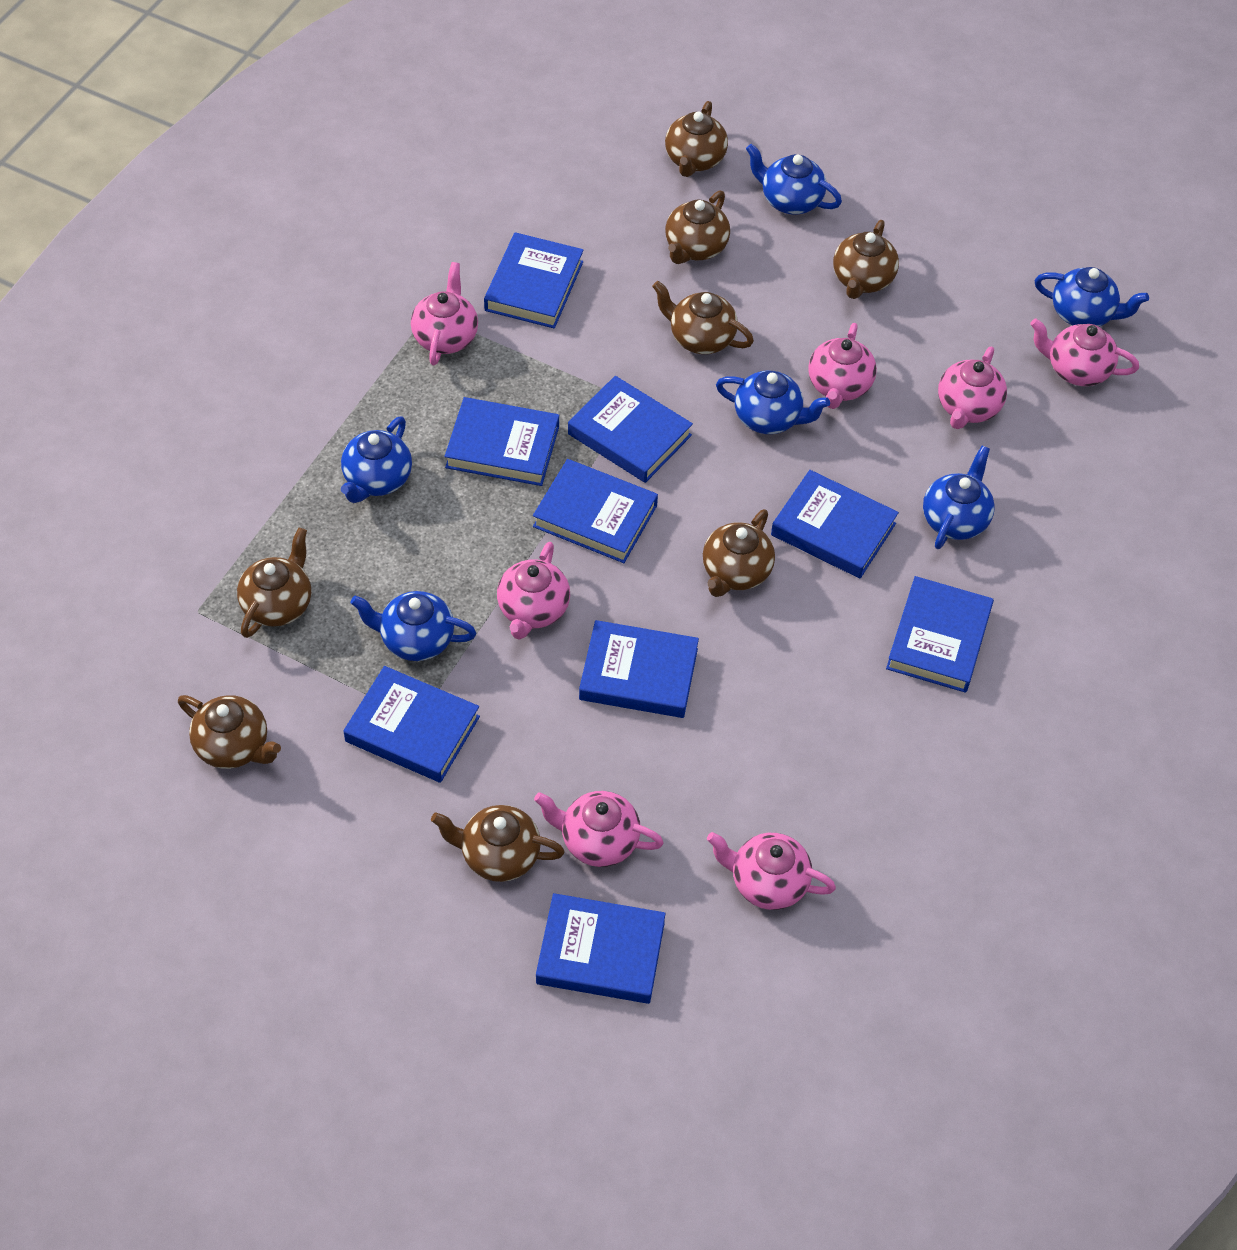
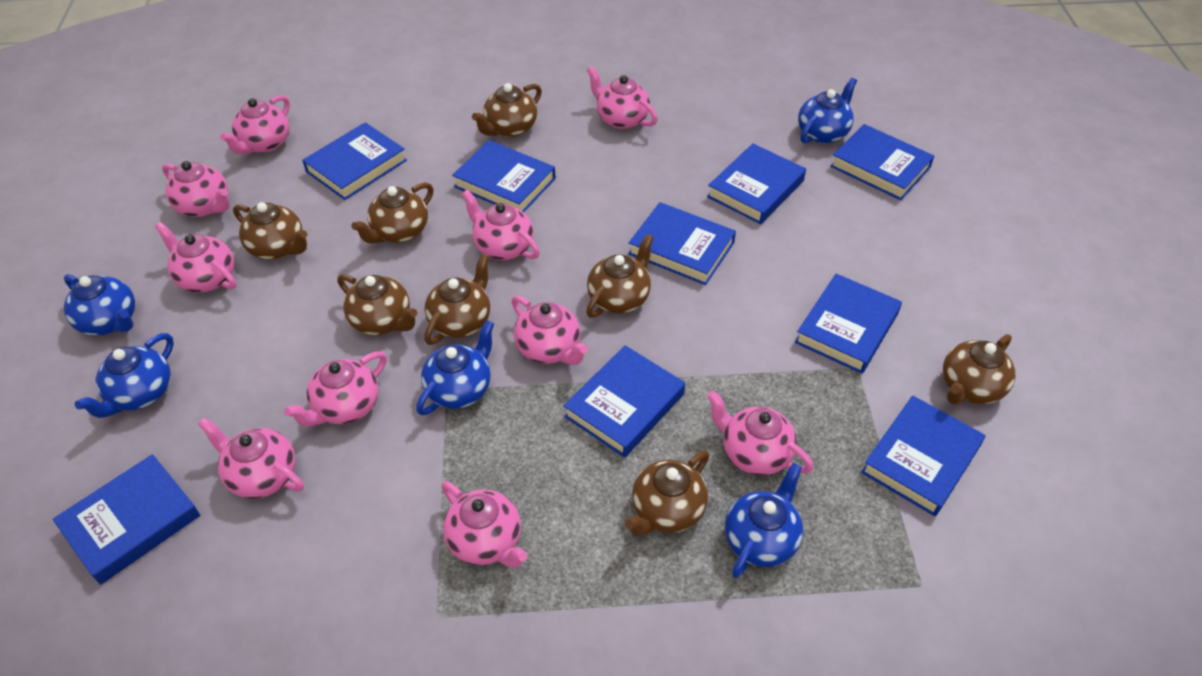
blue teapot: 6 -> 5
pink teapot: 7 -> 10

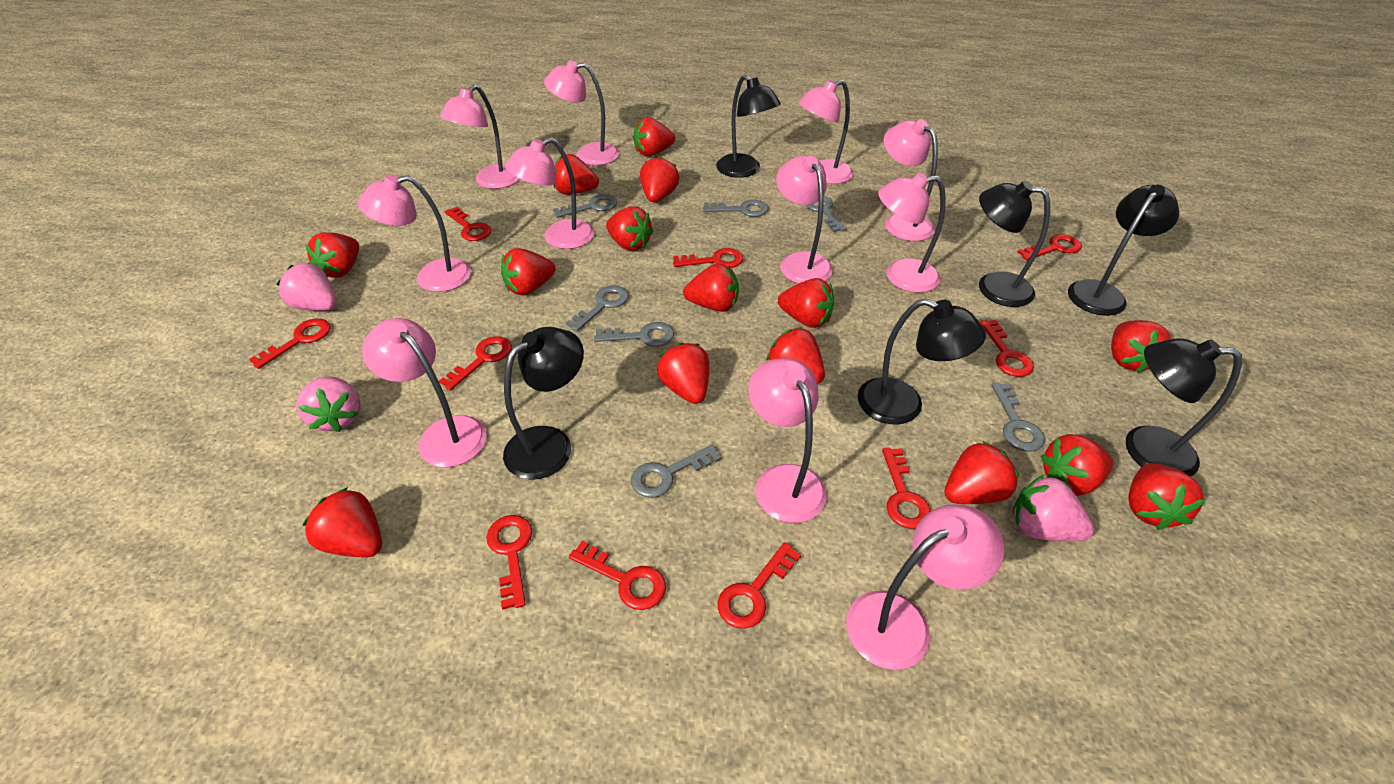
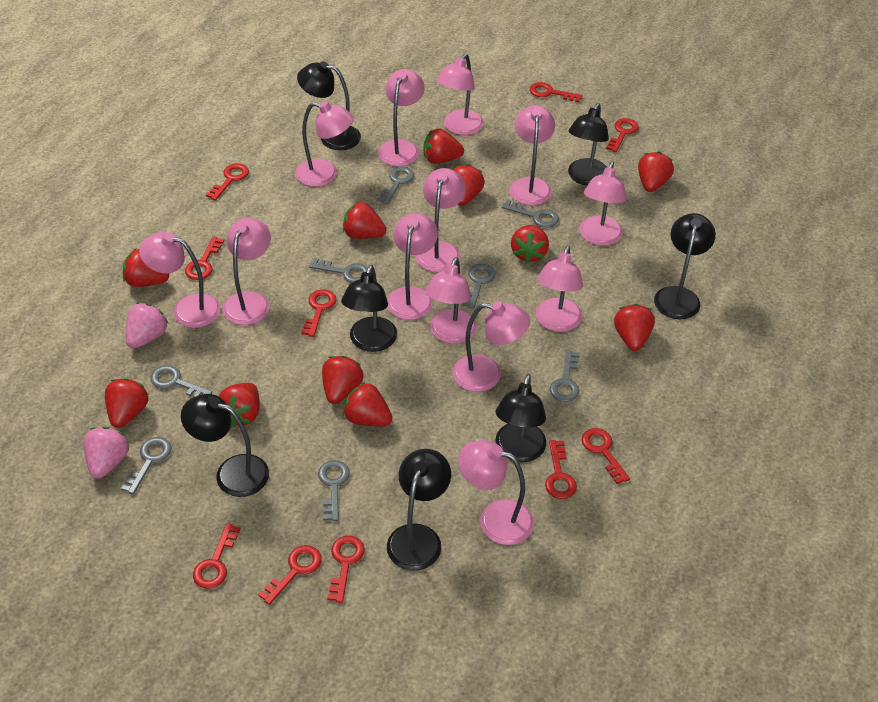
black lamp: 6 -> 7
grey key: 7 -> 8
pink lamp: 11 -> 13
pink strawberry: 3 -> 2
red strawberry: 15 -> 11

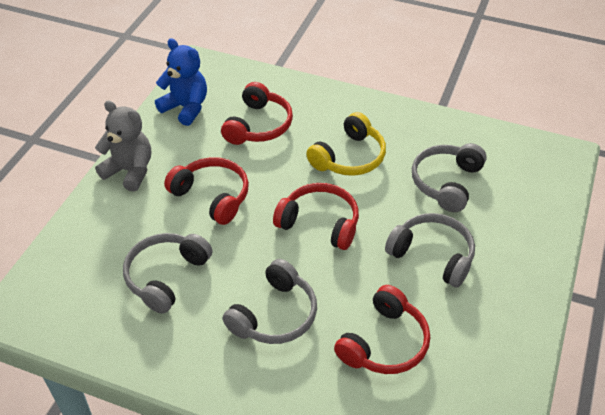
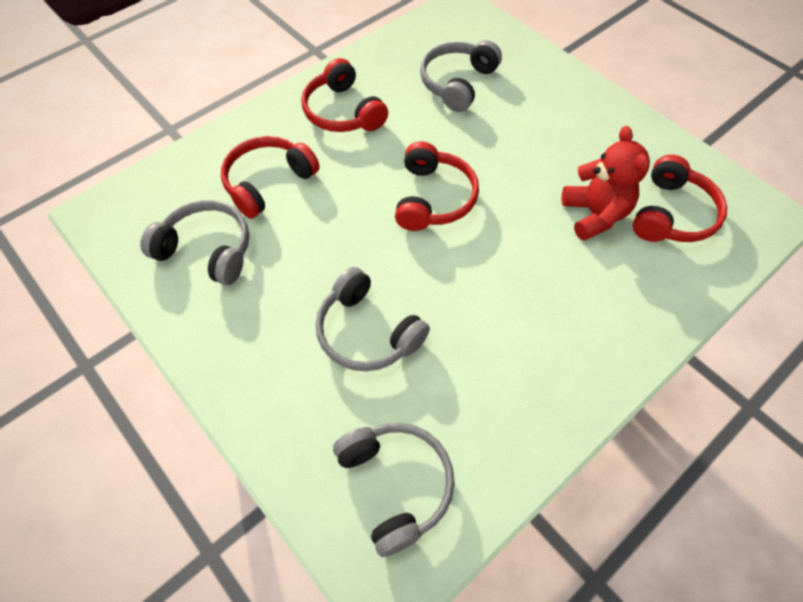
blue teddy bear: 1 -> 0
grey teddy bear: 1 -> 0
red teddy bear: 0 -> 1
yellow headphones: 1 -> 0

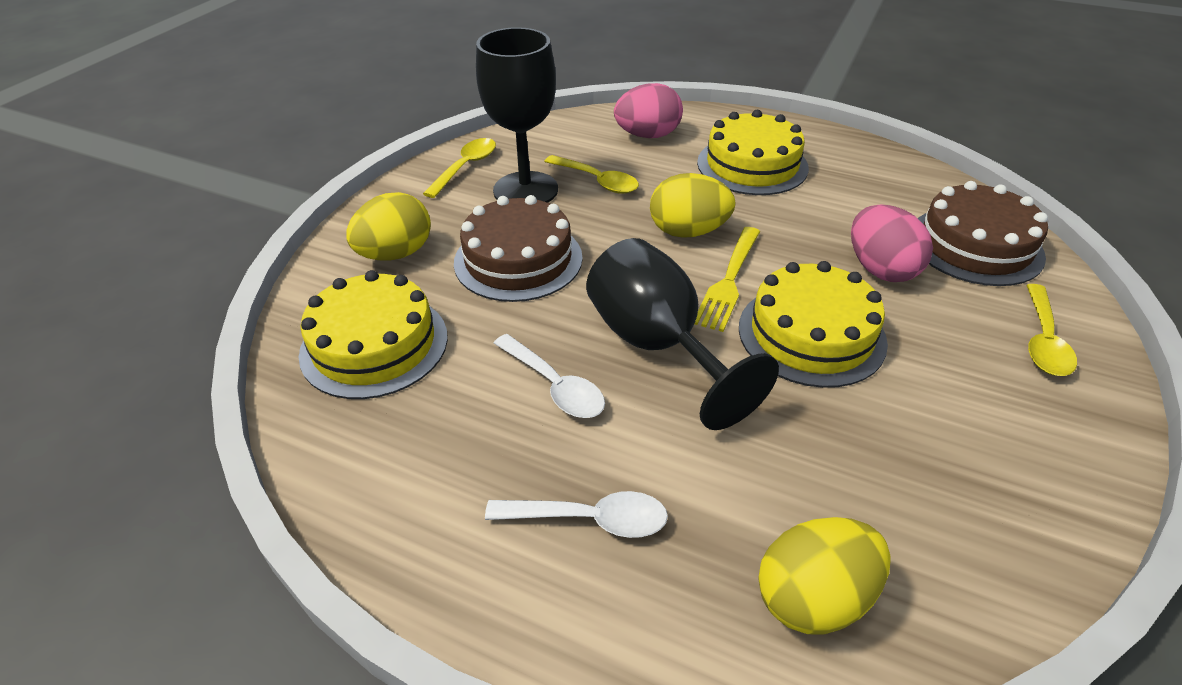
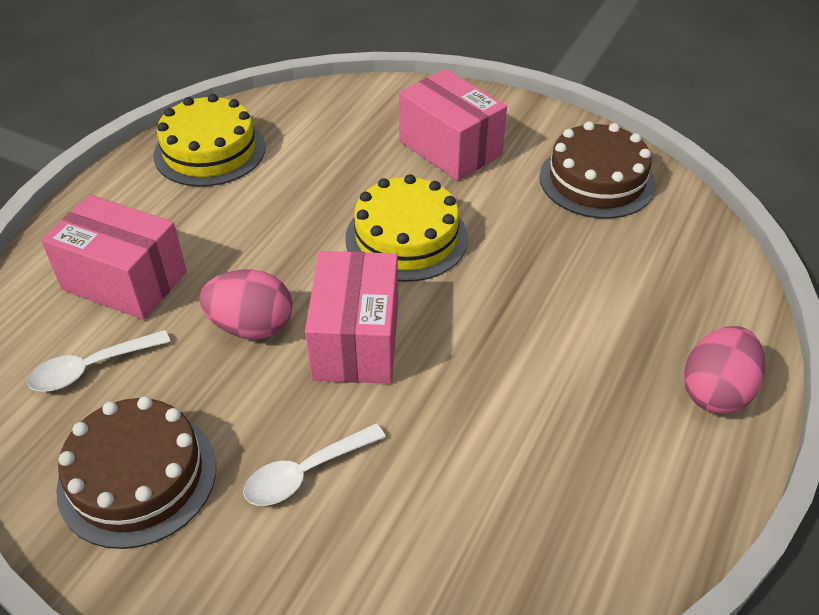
black goblet: 2 -> 0
pink box: 0 -> 3
yellow cake: 3 -> 2
yellow egg: 3 -> 0
yellow fork: 1 -> 0
yellow spoon: 3 -> 0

● **THE TASK**: Lines holding "yellow" in the data above: copy each of them.

● **TASK SOLUTION**:
yellow headphones: 1 -> 0
yellow cake: 3 -> 2
yellow egg: 3 -> 0
yellow fork: 1 -> 0
yellow spoon: 3 -> 0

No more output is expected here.